### WHAT IS EXPECTED
An exact copy of every record is needed, with the pictures left out.

### EXTRACTED MATERIAL
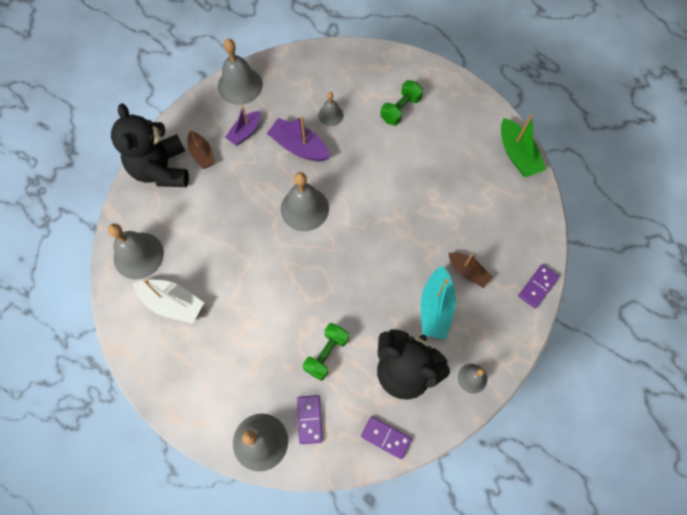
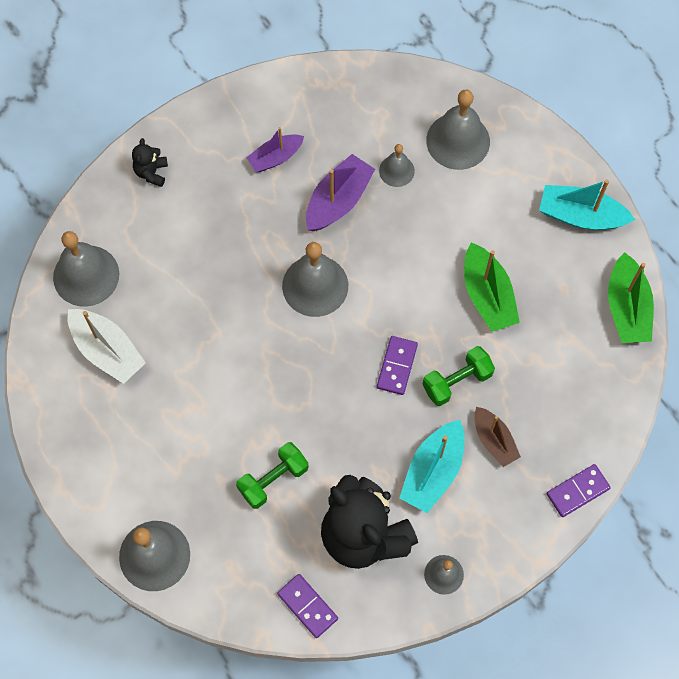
camera: 20 degrees right, 0 degrees up
(161, 169) = (151, 172): black teddy bear -> black teddy bear, size x0.42
(202, 154) = (210, 169): brown boat -> none
(240, 85) = (292, 90): grey bell -> grey bell (458, 141)
(299, 147) = (338, 200): purple boat -> purple boat turned 75 degrees clockwise
(309, 419) = (223, 551): purple domino -> purple domino (397, 366)
(400, 109) = (493, 193): green dumbbell -> green dumbbell (457, 381)
(424, 176) = (487, 295): none -> green boat
(463, 106) = (580, 216): none -> turquoise boat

### SOLUTION BELOW
camera: 20 degrees right, 0 degrees up
(161, 169) = (151, 172): black teddy bear -> black teddy bear, size x0.42
(202, 154) = (210, 169): brown boat -> none
(240, 85) = (292, 90): grey bell -> grey bell (458, 141)
(299, 147) = (338, 200): purple boat -> purple boat turned 75 degrees clockwise
(309, 419) = (223, 551): purple domino -> purple domino (397, 366)
(400, 109) = (493, 193): green dumbbell -> green dumbbell (457, 381)
(424, 176) = (487, 295): none -> green boat
(463, 106) = (580, 216): none -> turquoise boat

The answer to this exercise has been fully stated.